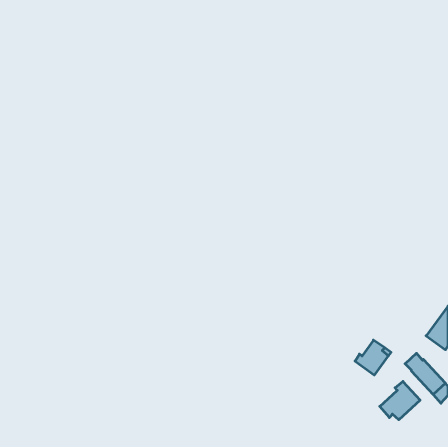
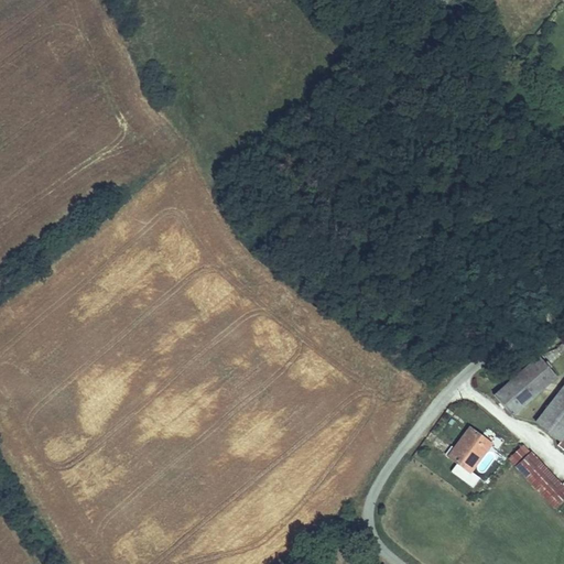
building: none -> [494,355,557,415]
building: [380,381,420,420] -> none

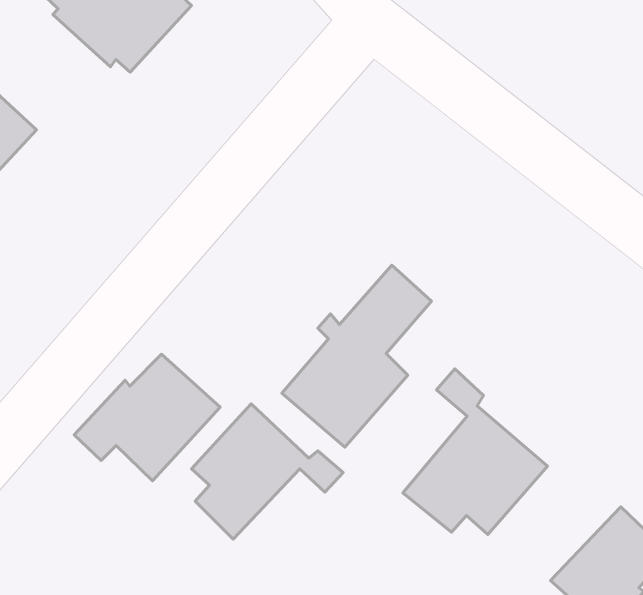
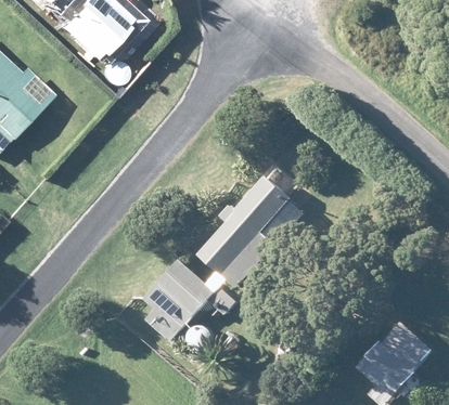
building: [74,354,220,481] -> none
building: [403,369,548,535] -> none

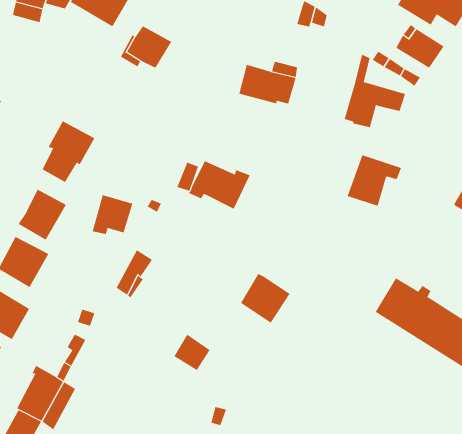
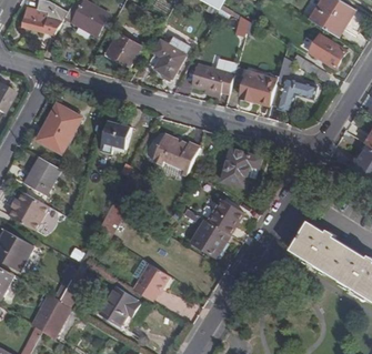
building: none -> [144,38,188,81]
building: none -> [240,72,277,101]
building: [347,155,402,206] -> [220,149,261,188]
building: [92,195,133,235] -> [100,121,131,151]
building: none -> [209,200,243,235]
building: none -> [99,286,140,330]

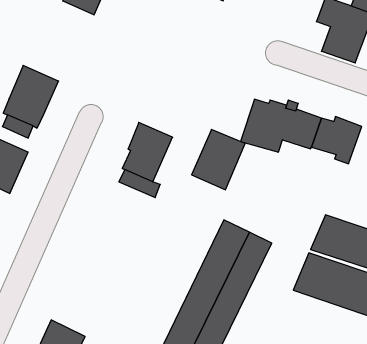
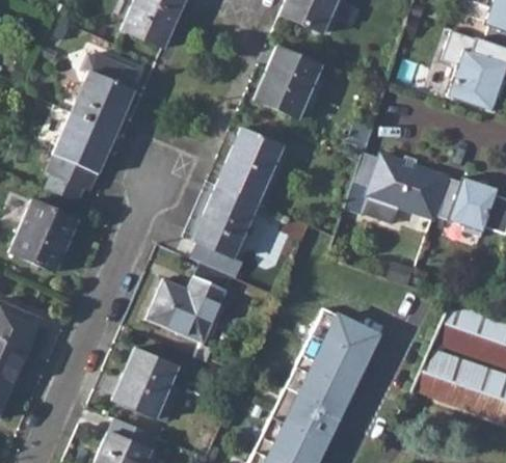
building: none -> [255,46,322,117]
building: none -> [72,53,137,132]
building: [192,129,245,190] -> [217,127,285,202]
building: none -> [149,276,229,343]
building: none -> [113,349,182,420]

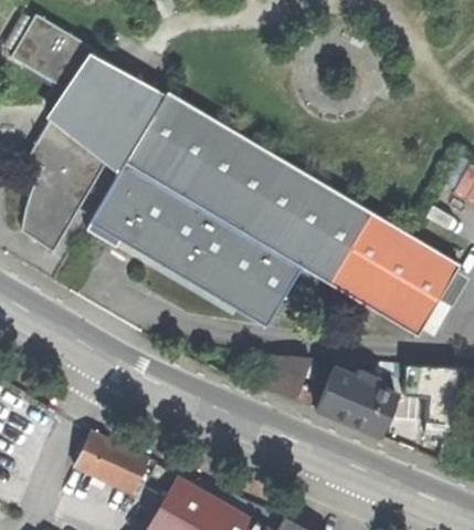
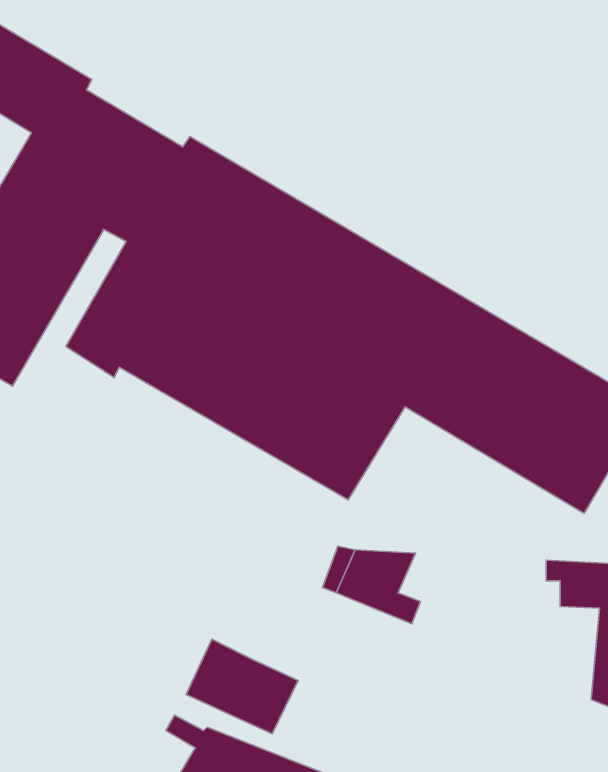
building: [317,370,404,440] -> none
building: [73,432,145,492] -> [186,639,298,734]

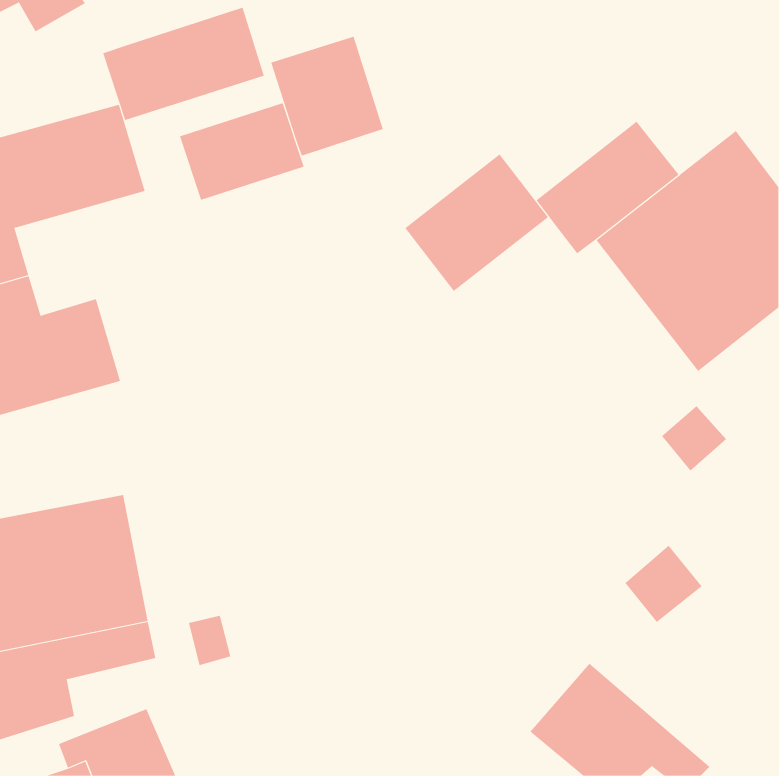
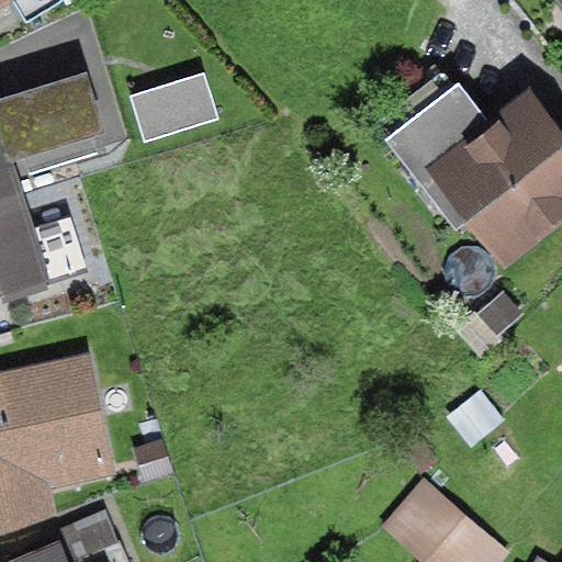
building: [102,7,264,121] -> none
building: [270,36,383,157] -> none
building: [405,153,549,292] -> none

**WHAT YOU NEED TO DO:**
The answer should hold every entry exactly as given and no pictures at all.

**EXERCISE SOLUTION:**
building: none -> [494,355,557,415]
building: [380,381,420,420] -> none

building: [74,354,220,481] -> none
building: [403,369,548,535] -> none

building: none -> [144,38,188,81]
building: none -> [240,72,277,101]
building: [347,155,402,206] -> [220,149,261,188]
building: [92,195,133,235] -> [100,121,131,151]
building: none -> [209,200,243,235]
building: none -> [99,286,140,330]

building: none -> [255,46,322,117]
building: none -> [72,53,137,132]
building: [192,129,245,190] -> [217,127,285,202]
building: none -> [149,276,229,343]
building: none -> [113,349,182,420]

building: [317,370,404,440] -> none
building: [73,432,145,492] -> [186,639,298,734]

building: [102,7,264,121] -> none
building: [270,36,383,157] -> none
building: [405,153,549,292] -> none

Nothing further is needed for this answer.